= Task statement =
Which lines below contain the word "first"? Copy each one.

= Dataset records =
════════════════
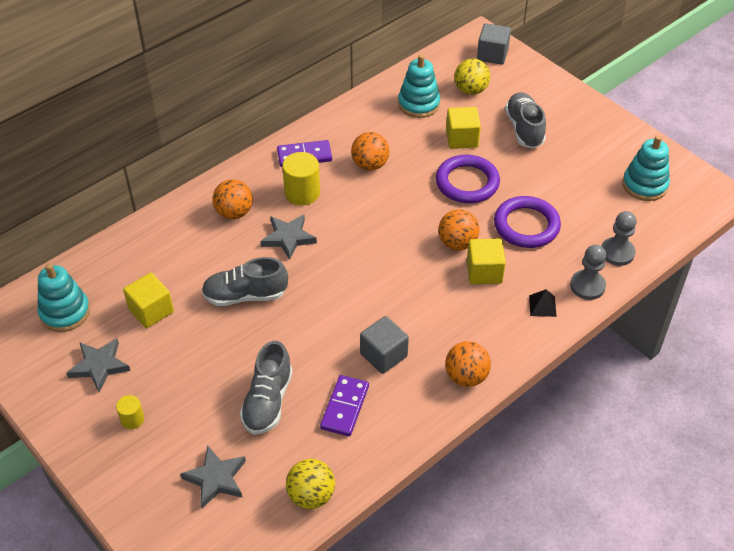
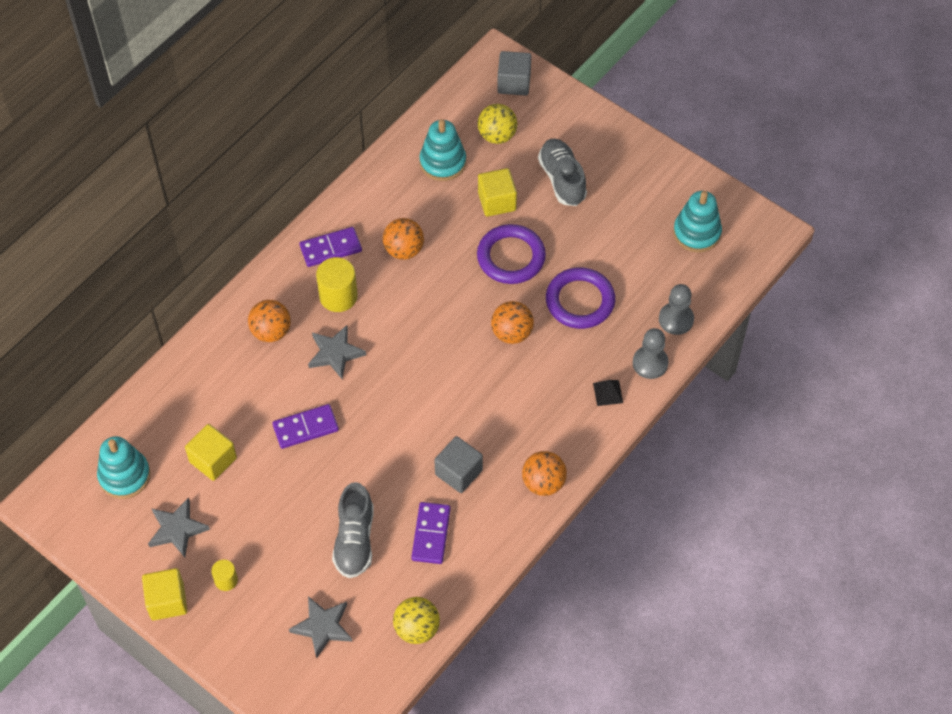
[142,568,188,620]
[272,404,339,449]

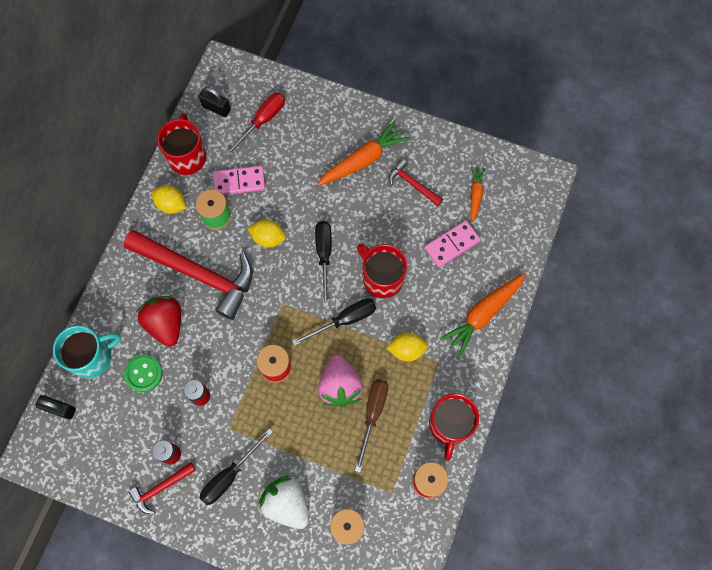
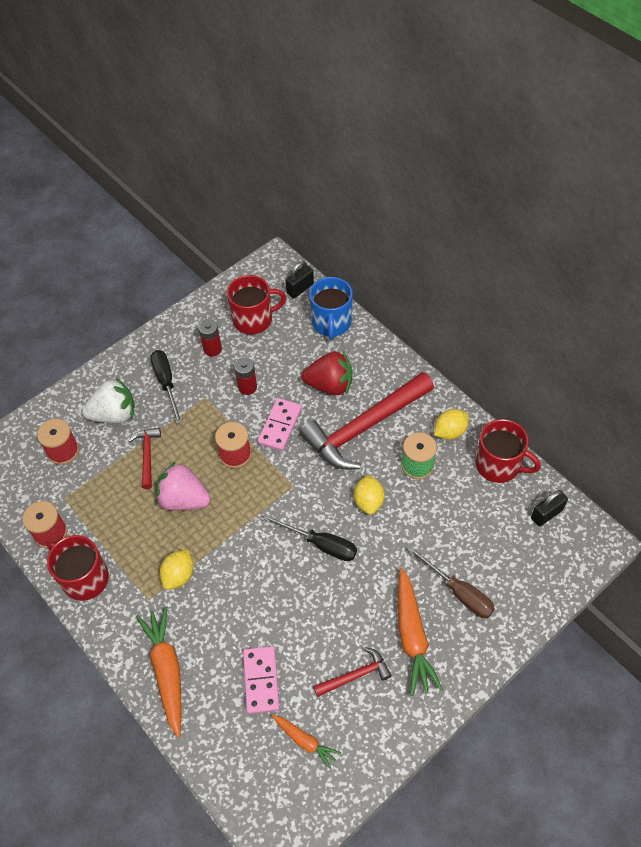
[129,428,161,489]
[227,275,286,334]
[258,398,302,451]
[309,277,353,340]
[354,475,385,515]
[408,546,495,618]
[124,355,163,392] (first image)
[225,93,285,157] (first image)
[292,299,376,346] (first image)

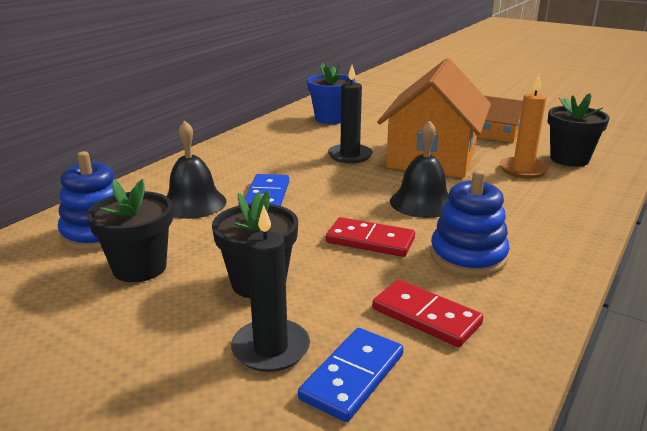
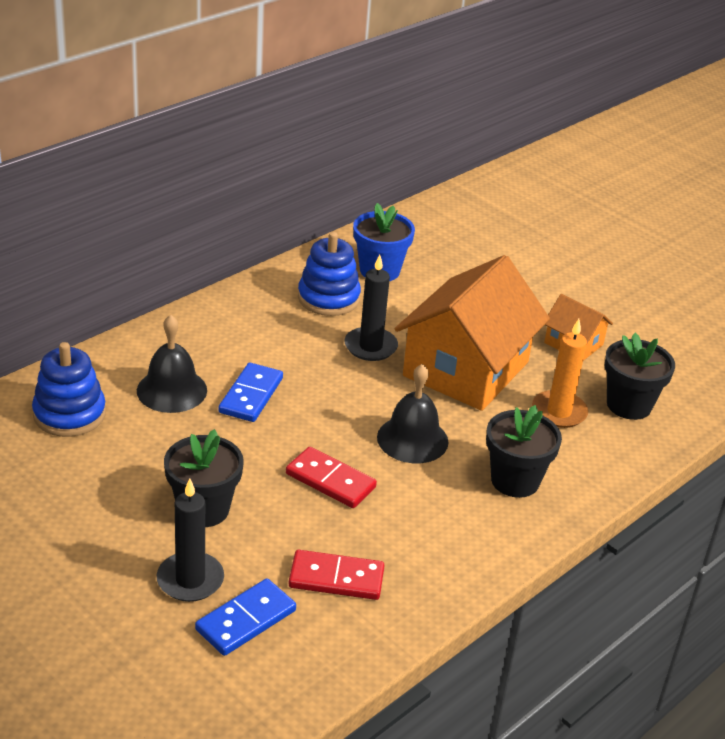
[289,550,385,600]
[298,232,361,316]
[486,405,562,498]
════════════════
= Response to this task =
[124,355,163,392] (first image)
[225,93,285,157] (first image)
[292,299,376,346] (first image)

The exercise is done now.